About this exercise: Lines with the word "VBAT": copy all of them from the entries below.

---------- Task data

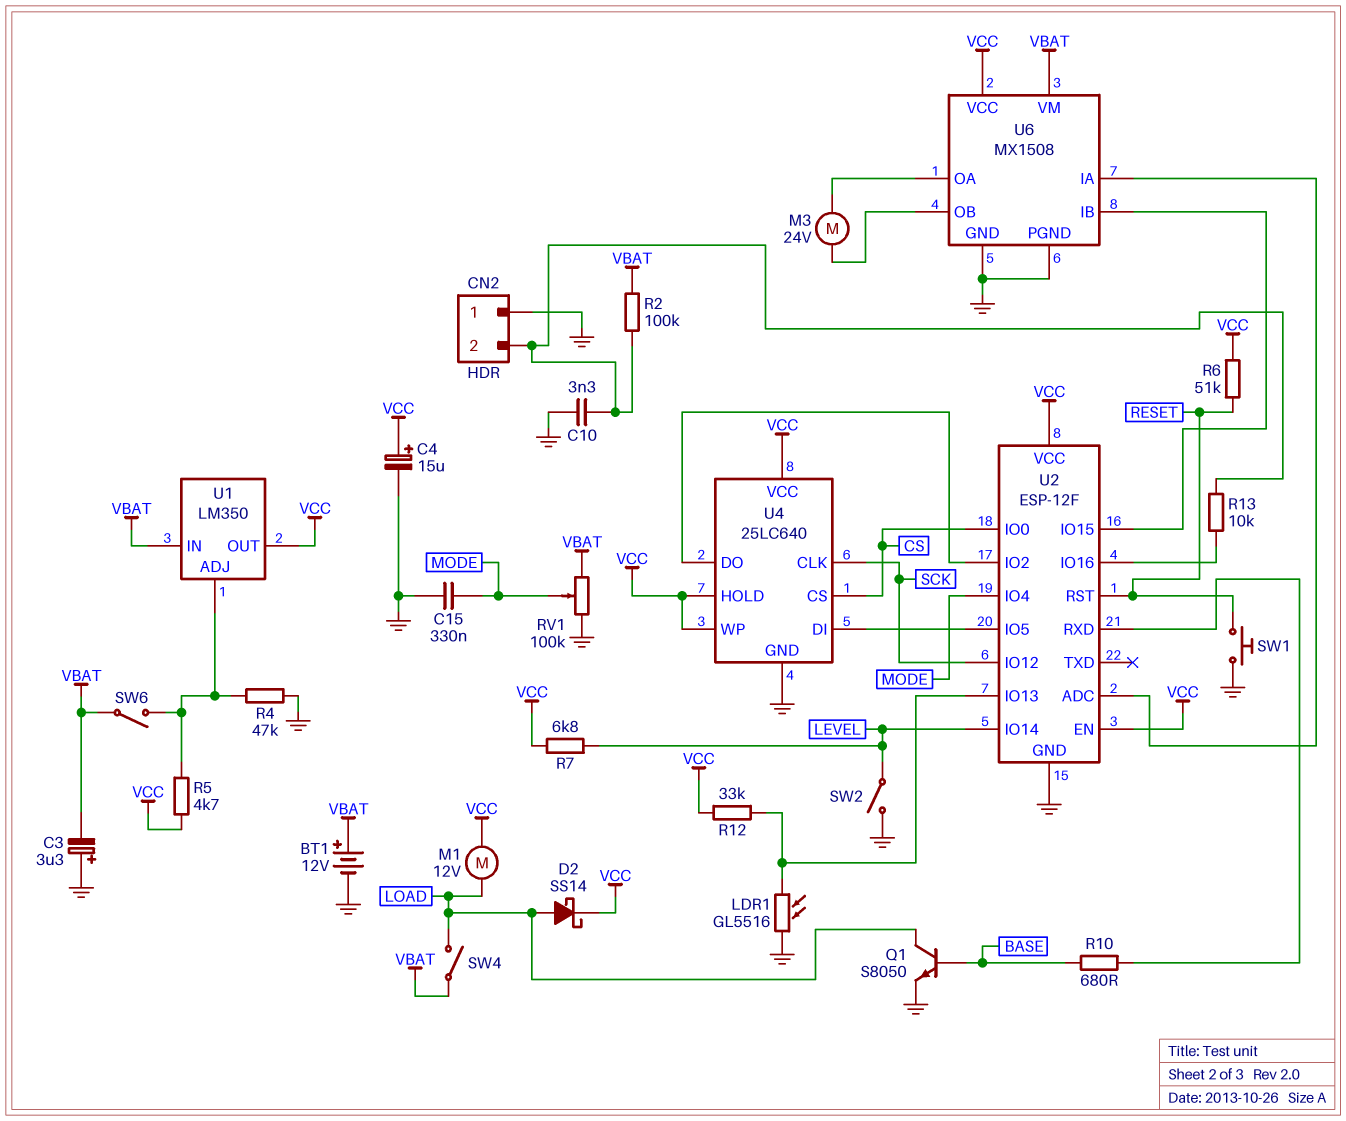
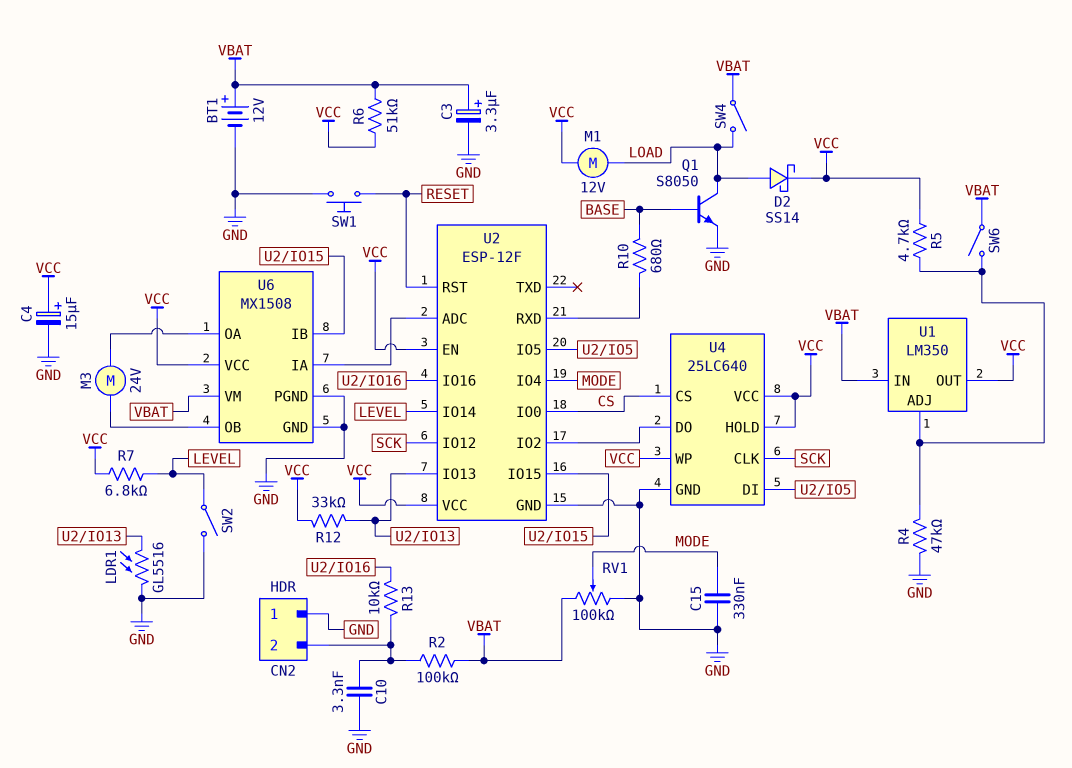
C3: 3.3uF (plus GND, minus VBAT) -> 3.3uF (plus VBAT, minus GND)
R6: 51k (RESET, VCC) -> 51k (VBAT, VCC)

--------------------
---------- Task data

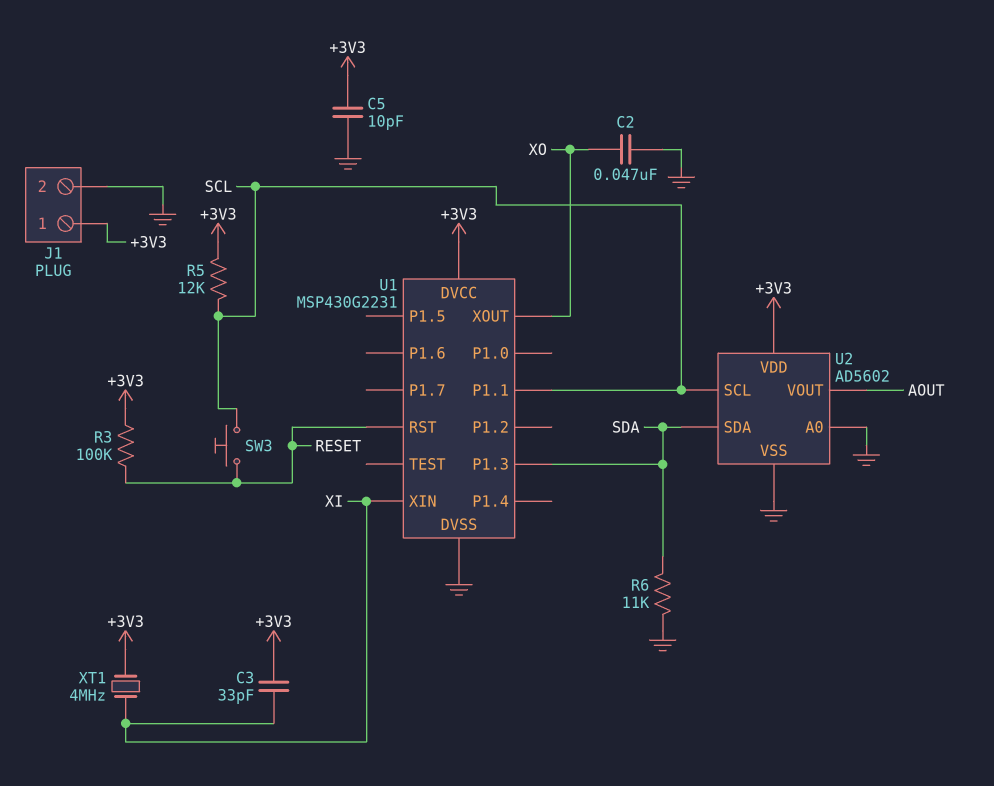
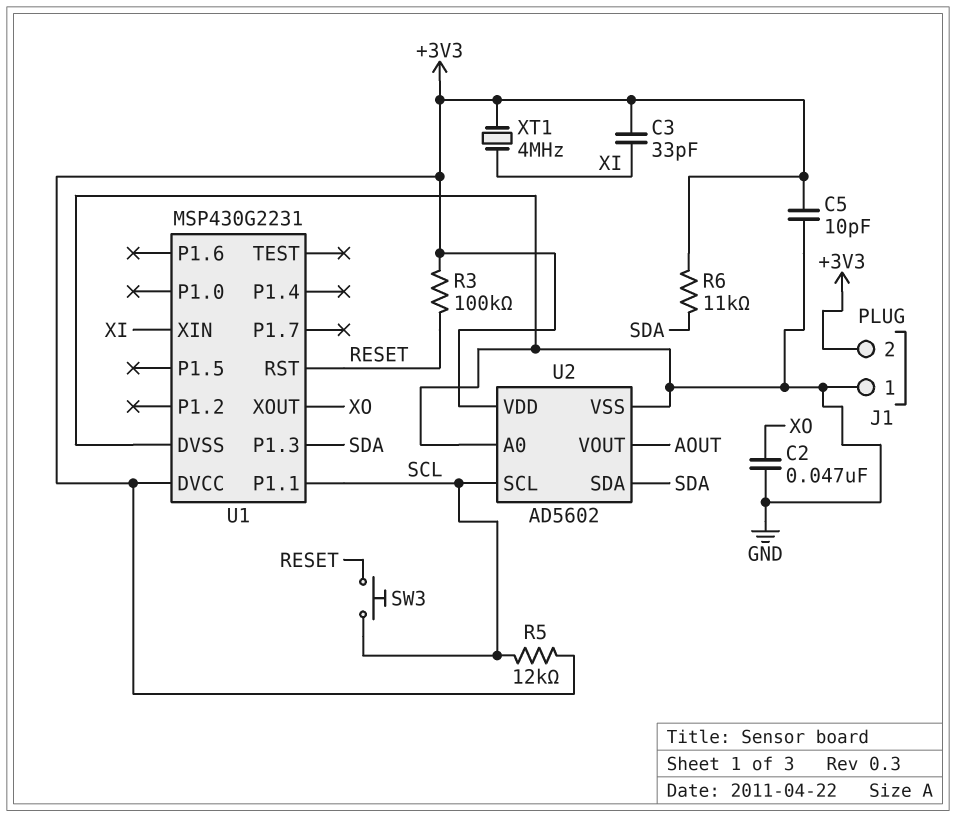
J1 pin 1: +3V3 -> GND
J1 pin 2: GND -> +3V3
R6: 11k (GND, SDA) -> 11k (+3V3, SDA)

--------------------
---------- Task data

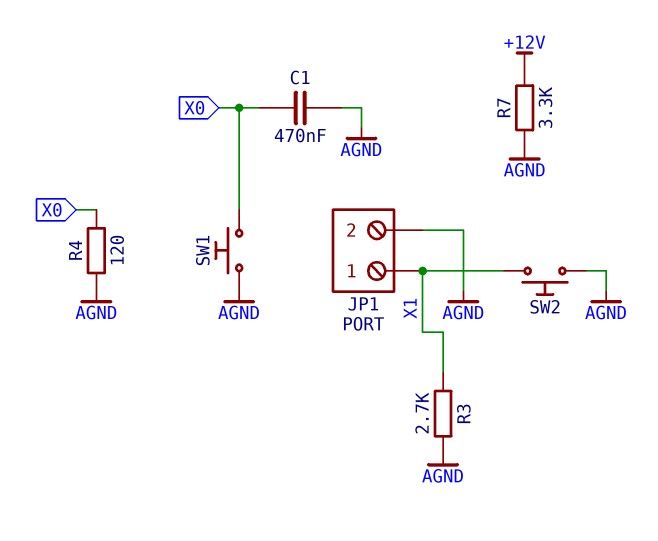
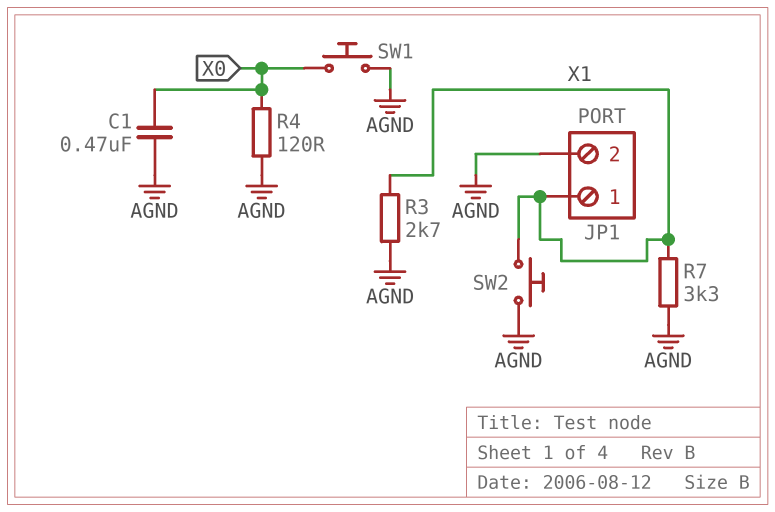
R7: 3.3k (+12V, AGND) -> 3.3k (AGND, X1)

--------------------

Solution:
C3: 3.3uF (plus GND, minus VBAT) -> 3.3uF (plus VBAT, minus GND)
R6: 51k (RESET, VCC) -> 51k (VBAT, VCC)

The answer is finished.